Input for this task below:

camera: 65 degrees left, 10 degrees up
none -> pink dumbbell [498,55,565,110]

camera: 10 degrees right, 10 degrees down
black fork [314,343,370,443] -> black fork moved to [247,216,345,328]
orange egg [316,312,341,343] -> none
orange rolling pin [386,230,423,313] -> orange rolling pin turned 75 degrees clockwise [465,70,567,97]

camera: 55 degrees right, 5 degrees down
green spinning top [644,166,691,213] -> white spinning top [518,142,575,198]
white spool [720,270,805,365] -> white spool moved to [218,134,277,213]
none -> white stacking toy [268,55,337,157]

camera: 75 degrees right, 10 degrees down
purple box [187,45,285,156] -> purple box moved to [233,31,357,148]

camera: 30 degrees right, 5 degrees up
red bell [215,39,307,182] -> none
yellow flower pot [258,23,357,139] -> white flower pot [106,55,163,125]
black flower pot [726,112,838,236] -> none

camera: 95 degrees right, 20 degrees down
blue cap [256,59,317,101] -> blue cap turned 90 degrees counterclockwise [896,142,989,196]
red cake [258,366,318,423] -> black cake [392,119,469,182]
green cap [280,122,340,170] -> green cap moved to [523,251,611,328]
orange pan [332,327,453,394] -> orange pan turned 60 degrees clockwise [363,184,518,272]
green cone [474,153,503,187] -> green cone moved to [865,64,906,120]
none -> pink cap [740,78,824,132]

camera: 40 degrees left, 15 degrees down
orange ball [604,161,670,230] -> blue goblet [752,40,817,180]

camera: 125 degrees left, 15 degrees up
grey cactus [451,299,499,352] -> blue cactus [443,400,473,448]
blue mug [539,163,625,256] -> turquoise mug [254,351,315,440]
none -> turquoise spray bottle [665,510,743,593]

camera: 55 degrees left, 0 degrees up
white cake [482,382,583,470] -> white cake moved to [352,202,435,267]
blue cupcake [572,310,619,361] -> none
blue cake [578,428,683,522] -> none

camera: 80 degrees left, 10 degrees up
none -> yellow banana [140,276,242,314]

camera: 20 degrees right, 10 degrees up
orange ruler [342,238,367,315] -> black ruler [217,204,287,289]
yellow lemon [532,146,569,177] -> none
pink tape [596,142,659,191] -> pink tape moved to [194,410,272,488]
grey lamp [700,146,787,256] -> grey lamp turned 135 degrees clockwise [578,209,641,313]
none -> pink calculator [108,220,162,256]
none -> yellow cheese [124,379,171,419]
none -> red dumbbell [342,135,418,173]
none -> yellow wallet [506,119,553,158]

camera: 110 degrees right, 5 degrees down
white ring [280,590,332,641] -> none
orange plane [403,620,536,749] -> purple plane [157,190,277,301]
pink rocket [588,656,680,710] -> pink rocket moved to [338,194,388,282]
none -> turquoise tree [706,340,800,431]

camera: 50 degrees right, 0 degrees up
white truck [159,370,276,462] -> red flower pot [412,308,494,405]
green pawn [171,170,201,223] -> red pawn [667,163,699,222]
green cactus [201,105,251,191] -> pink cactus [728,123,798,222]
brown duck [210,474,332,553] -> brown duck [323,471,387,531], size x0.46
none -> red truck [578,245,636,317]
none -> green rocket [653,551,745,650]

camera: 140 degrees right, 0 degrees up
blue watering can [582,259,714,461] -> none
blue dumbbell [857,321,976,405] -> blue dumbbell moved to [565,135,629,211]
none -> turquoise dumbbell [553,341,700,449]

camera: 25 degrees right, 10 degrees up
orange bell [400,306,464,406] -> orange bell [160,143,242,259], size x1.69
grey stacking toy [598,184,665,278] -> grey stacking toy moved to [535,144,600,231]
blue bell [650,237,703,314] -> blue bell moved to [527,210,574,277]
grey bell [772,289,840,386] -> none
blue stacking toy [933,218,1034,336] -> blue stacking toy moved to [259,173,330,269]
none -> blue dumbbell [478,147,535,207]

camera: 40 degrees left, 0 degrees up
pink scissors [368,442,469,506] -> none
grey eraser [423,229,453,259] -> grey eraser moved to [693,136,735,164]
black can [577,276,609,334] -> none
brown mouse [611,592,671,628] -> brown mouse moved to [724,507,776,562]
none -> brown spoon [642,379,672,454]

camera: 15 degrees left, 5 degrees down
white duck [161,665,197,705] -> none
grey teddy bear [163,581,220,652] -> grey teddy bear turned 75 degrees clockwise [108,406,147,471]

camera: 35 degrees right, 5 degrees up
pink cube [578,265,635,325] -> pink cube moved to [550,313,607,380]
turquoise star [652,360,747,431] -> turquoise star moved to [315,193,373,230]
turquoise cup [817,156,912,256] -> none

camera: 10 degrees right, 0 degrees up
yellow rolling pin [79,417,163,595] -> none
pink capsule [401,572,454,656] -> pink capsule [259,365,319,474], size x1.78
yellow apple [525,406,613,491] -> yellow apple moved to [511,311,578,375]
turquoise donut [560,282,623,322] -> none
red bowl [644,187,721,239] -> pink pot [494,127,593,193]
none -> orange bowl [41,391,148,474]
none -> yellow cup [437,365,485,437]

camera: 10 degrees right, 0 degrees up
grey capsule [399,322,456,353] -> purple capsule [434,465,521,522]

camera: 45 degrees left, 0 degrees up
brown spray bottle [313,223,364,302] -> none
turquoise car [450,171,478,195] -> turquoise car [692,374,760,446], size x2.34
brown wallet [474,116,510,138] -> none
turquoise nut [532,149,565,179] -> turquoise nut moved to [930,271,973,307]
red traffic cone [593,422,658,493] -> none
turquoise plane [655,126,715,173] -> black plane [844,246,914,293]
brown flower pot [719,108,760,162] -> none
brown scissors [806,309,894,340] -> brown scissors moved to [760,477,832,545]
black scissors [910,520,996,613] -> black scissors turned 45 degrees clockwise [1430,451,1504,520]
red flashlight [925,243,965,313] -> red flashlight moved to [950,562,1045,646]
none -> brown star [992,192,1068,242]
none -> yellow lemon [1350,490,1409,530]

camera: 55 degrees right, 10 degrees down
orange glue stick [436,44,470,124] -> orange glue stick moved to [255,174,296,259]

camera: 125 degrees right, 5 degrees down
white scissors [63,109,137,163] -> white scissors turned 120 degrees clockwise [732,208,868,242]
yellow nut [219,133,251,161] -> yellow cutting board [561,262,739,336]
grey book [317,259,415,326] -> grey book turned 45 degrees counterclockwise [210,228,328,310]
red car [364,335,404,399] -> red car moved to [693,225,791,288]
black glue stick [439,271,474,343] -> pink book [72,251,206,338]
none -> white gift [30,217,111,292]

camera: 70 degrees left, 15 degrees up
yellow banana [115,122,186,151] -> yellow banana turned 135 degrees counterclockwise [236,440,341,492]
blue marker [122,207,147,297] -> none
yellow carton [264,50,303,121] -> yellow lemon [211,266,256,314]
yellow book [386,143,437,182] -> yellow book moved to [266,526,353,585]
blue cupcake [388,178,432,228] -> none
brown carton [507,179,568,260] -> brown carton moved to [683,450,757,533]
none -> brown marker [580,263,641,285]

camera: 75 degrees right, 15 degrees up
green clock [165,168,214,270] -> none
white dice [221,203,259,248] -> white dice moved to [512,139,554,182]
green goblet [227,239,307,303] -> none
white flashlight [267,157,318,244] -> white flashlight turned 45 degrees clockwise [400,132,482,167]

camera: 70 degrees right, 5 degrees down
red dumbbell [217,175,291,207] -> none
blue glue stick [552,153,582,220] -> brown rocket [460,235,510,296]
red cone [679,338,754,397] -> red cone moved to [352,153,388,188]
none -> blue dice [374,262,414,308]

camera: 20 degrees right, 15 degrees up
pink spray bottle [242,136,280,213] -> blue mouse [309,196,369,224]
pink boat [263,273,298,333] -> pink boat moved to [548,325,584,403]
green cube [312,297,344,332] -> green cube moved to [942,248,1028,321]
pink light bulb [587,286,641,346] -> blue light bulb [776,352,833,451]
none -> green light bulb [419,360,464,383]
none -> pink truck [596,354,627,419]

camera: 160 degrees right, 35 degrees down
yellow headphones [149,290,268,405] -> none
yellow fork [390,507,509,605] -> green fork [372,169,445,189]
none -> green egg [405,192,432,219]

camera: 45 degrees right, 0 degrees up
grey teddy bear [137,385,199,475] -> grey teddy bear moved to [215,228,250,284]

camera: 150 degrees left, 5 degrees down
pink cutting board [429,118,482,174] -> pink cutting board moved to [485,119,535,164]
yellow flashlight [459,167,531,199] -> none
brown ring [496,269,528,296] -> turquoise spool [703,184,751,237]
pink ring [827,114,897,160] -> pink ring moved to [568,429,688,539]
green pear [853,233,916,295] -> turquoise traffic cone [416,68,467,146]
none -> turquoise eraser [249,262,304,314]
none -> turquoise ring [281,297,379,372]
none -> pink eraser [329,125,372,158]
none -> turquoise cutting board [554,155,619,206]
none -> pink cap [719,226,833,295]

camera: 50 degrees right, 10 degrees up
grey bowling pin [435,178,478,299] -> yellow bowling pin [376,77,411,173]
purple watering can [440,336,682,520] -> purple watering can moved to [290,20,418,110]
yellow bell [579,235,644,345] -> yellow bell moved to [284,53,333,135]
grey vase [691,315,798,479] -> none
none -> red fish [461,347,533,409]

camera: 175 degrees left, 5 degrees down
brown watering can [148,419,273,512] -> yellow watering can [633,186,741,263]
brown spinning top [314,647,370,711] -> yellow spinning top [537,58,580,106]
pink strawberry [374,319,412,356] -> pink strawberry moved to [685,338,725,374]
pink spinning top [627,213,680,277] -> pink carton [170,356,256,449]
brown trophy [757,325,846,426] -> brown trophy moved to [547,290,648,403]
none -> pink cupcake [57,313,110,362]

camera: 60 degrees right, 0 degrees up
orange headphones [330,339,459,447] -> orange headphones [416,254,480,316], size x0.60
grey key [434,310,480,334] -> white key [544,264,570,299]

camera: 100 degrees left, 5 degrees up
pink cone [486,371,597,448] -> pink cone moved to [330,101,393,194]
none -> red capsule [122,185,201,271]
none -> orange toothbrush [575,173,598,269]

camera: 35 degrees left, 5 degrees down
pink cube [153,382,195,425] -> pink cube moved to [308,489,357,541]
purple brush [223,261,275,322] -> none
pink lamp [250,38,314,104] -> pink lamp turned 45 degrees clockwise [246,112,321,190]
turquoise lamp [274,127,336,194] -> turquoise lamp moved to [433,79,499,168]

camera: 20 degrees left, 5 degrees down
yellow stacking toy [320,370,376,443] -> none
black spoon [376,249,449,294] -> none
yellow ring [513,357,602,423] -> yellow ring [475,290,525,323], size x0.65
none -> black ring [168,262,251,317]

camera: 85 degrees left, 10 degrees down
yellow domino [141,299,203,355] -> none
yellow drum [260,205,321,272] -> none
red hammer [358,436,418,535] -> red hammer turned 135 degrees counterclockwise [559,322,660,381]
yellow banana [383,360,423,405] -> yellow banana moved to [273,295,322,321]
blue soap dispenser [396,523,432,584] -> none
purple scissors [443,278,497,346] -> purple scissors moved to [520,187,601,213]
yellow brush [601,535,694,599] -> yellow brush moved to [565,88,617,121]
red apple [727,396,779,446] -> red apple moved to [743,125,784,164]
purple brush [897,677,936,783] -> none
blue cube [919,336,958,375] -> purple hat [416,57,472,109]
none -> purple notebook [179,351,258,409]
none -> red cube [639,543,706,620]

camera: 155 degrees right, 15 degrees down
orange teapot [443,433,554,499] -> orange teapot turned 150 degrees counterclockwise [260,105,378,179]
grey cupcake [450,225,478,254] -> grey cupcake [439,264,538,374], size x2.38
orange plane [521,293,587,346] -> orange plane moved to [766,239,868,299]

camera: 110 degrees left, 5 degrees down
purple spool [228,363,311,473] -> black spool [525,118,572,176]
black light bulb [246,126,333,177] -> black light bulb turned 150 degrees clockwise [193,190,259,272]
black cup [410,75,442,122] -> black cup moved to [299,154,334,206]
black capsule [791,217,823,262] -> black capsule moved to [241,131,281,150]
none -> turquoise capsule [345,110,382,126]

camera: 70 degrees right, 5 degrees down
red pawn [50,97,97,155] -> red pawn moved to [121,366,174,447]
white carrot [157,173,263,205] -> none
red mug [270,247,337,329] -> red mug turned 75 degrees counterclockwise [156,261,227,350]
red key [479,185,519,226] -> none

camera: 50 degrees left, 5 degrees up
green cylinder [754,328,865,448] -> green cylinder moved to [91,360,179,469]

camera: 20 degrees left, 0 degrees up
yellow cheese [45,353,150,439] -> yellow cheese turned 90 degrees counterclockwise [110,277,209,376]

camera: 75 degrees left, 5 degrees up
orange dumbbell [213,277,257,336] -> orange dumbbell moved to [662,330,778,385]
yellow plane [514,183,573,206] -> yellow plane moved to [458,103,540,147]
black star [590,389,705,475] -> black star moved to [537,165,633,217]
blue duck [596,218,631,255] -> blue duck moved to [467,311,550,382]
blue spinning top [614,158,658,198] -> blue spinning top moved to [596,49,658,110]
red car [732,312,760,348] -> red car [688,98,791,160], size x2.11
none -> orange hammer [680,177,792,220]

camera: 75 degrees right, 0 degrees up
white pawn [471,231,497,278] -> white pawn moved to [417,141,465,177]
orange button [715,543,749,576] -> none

End of Input for this task.

→ Exercise objective: Return each line of the material above that holds the string "stick".

→ Solved exercise:
orange glue stick [436,44,470,124] -> orange glue stick moved to [255,174,296,259]
black glue stick [439,271,474,343] -> pink book [72,251,206,338]
blue glue stick [552,153,582,220] -> brown rocket [460,235,510,296]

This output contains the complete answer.